▸ **Object change listings**:

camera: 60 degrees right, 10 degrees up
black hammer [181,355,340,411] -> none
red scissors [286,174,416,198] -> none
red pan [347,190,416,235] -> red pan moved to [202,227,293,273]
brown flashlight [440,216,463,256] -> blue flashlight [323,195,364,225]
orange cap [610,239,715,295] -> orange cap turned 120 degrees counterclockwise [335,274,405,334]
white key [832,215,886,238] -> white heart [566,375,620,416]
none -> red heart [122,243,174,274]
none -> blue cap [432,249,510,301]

▸ **Task objective**: All lines in the data that contain the word "heart" should be copied.

▸ **Response area**:
white key [832,215,886,238] -> white heart [566,375,620,416]
none -> red heart [122,243,174,274]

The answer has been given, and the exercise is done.